═══ RECORD EXCERPTS

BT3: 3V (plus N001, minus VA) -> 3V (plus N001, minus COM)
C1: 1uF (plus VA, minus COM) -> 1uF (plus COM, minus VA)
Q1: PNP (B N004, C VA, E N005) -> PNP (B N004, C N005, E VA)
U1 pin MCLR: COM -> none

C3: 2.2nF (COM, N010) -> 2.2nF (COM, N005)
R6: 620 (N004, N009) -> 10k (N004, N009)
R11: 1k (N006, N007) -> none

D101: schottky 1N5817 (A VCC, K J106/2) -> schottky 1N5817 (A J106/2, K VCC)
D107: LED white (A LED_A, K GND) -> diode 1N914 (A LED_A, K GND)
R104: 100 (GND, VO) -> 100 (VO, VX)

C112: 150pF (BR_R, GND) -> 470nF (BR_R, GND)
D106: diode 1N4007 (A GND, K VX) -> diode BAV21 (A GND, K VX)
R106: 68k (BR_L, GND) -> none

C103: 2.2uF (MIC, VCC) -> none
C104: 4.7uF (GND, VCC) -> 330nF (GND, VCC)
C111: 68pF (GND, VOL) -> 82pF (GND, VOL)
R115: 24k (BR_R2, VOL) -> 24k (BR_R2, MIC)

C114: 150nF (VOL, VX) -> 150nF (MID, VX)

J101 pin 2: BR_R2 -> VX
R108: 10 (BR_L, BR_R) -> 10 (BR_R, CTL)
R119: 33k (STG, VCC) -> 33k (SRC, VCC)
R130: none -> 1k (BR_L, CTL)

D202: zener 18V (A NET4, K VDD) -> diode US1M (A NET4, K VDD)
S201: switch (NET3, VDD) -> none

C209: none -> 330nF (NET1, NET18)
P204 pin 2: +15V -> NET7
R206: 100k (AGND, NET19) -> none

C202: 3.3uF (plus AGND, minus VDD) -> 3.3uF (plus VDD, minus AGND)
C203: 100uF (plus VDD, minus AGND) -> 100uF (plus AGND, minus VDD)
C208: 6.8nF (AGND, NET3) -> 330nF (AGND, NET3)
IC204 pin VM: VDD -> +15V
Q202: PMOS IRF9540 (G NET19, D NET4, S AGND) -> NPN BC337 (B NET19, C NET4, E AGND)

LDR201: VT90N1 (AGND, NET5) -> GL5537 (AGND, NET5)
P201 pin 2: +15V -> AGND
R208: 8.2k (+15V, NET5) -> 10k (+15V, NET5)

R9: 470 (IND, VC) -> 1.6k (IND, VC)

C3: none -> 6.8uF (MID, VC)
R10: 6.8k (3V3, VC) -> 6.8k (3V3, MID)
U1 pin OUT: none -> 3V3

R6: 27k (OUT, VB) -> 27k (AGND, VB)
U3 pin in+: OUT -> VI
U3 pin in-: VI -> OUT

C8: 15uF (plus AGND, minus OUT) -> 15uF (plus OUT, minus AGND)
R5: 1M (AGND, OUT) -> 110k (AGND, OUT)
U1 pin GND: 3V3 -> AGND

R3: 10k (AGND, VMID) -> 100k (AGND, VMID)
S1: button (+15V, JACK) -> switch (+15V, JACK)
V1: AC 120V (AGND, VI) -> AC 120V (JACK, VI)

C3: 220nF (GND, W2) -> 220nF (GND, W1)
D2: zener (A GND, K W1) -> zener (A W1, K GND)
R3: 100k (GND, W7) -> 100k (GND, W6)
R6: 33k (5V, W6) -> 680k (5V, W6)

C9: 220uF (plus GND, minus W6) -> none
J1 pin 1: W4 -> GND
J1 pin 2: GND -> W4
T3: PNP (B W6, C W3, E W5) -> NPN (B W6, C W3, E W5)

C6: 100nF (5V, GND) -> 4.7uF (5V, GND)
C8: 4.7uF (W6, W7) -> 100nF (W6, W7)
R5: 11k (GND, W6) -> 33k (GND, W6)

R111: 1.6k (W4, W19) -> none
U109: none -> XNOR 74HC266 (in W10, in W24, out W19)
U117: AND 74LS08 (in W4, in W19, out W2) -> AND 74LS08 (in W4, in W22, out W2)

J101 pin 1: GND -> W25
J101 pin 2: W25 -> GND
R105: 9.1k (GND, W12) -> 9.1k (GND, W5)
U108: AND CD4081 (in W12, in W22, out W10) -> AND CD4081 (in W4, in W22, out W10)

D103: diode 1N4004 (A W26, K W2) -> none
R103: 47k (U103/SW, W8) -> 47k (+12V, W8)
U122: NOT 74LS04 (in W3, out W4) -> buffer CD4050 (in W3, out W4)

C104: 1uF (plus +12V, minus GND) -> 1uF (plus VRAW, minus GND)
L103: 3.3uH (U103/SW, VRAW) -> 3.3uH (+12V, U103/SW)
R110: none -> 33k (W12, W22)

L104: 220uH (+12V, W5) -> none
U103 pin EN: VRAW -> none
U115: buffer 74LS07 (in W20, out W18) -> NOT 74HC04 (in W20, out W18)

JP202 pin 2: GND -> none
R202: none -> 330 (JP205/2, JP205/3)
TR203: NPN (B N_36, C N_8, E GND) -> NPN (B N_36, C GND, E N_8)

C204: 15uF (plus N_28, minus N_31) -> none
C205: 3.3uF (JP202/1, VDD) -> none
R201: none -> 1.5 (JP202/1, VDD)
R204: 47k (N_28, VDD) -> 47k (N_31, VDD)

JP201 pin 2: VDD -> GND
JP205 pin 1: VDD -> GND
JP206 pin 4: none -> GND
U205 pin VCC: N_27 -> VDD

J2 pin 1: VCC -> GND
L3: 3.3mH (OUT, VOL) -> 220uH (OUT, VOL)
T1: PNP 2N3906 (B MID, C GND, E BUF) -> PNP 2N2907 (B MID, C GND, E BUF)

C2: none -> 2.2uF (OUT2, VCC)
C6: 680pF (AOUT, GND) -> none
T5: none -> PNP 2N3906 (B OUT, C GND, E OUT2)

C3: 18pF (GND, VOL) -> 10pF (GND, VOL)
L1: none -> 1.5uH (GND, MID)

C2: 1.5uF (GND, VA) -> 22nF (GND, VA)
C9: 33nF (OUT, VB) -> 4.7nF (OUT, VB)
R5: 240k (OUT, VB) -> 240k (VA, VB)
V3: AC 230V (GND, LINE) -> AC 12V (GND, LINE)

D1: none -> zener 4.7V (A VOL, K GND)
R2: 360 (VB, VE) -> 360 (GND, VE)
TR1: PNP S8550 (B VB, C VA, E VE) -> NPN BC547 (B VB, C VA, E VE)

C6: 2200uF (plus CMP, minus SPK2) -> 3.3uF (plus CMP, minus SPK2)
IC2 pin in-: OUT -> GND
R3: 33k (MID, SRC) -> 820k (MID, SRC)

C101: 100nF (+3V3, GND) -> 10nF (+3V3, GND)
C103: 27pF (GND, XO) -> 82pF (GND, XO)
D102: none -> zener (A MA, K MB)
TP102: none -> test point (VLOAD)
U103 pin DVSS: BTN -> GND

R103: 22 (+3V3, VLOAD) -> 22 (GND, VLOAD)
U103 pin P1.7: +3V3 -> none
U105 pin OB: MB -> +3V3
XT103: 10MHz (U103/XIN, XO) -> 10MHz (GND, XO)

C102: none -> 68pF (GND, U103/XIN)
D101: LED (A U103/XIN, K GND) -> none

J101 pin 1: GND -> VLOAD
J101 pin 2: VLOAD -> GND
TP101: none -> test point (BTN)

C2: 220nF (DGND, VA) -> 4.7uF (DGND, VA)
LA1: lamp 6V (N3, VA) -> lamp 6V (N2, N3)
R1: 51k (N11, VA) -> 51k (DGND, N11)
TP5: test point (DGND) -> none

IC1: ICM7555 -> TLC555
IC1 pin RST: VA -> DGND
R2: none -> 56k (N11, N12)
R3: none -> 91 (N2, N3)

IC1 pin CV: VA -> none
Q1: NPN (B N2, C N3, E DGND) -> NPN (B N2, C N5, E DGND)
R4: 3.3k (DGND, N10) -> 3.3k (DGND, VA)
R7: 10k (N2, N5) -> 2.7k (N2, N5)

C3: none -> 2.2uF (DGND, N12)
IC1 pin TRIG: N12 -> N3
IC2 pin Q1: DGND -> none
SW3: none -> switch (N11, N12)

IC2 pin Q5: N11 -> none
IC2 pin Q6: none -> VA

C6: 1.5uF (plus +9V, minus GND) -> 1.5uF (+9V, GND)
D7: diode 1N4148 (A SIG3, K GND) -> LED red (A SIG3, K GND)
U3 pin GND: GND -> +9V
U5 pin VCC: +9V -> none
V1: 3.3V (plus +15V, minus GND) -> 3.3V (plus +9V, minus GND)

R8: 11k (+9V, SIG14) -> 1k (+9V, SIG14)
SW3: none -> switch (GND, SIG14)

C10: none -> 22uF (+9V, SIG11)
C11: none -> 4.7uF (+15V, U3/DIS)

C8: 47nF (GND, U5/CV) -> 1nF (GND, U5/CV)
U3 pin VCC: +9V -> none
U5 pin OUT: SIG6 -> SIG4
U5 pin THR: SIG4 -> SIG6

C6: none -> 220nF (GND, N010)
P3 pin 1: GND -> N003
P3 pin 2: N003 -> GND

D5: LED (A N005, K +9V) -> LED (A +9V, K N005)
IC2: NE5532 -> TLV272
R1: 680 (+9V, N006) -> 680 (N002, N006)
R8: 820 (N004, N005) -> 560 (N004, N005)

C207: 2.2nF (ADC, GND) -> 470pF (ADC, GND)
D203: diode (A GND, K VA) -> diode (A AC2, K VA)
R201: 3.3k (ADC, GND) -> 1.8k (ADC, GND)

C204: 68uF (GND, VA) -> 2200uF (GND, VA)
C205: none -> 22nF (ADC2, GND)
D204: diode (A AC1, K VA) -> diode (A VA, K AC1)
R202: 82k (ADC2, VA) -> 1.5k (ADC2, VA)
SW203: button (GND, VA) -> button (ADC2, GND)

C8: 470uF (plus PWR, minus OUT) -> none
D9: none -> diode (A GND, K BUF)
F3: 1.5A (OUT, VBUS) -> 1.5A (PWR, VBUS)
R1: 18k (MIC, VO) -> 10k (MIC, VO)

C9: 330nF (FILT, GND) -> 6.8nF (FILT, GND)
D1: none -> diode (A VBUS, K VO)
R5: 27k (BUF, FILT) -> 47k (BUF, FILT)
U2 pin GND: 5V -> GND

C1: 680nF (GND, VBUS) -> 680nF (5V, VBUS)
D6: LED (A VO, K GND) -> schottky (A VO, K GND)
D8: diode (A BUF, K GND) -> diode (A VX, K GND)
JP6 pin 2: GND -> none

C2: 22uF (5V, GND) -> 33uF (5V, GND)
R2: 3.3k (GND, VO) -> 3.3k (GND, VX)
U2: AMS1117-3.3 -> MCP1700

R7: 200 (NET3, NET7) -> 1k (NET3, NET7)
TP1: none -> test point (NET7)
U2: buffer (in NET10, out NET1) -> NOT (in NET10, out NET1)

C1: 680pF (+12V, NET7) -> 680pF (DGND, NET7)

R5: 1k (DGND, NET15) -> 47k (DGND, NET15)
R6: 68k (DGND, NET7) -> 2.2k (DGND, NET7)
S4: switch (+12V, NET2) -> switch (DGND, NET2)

══════

● **WHAT THE TASK REQUIRES**: An exact copy of the lines above between the line holding "R5: 27k (BUF, FILT) -> 47k (BUF, FILT)" and the line holding "TP1: none -> test point (NET7)", inclusive, is the whole answer.

● **THE ANSWER**:
R5: 27k (BUF, FILT) -> 47k (BUF, FILT)
U2 pin GND: 5V -> GND

C1: 680nF (GND, VBUS) -> 680nF (5V, VBUS)
D6: LED (A VO, K GND) -> schottky (A VO, K GND)
D8: diode (A BUF, K GND) -> diode (A VX, K GND)
JP6 pin 2: GND -> none

C2: 22uF (5V, GND) -> 33uF (5V, GND)
R2: 3.3k (GND, VO) -> 3.3k (GND, VX)
U2: AMS1117-3.3 -> MCP1700

R7: 200 (NET3, NET7) -> 1k (NET3, NET7)
TP1: none -> test point (NET7)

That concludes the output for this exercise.